**Action item:** Repeat the data word for word and skip the pictures.

**Data section:**
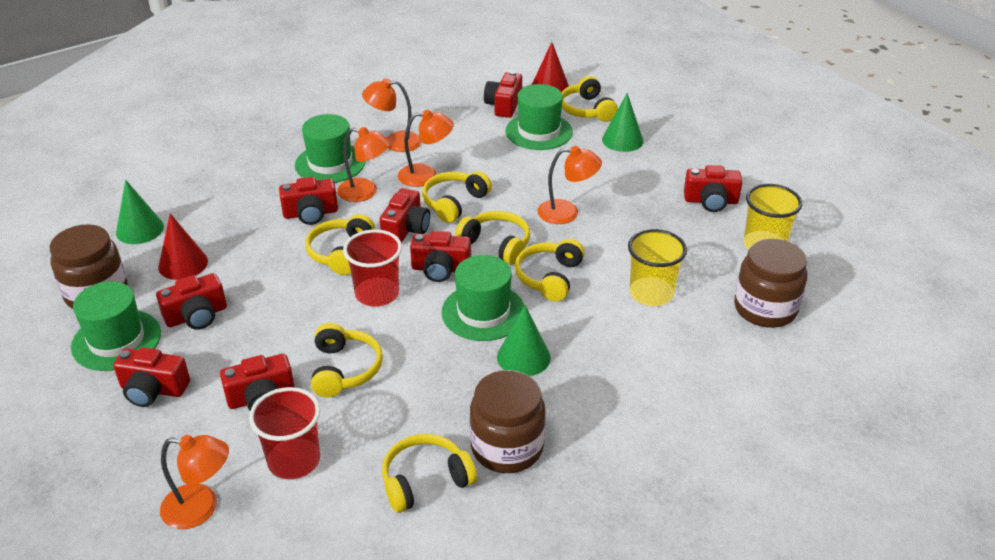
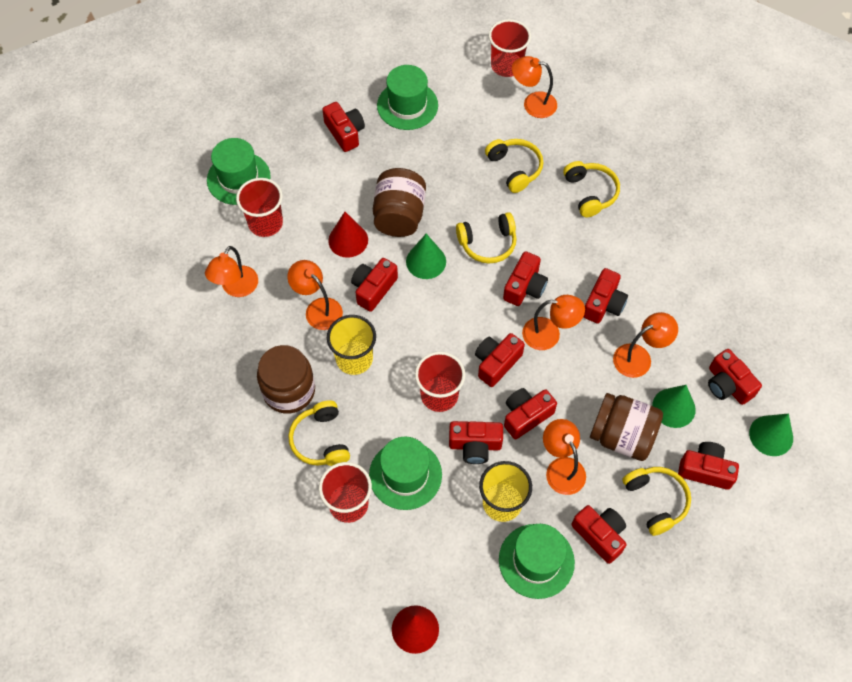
orange lamp: 5 -> 6
red camera: 8 -> 10
red cup: 2 -> 4
yellow headphones: 7 -> 5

**Response:**
orange lamp: 5 -> 6
red camera: 8 -> 10
red cup: 2 -> 4
yellow headphones: 7 -> 5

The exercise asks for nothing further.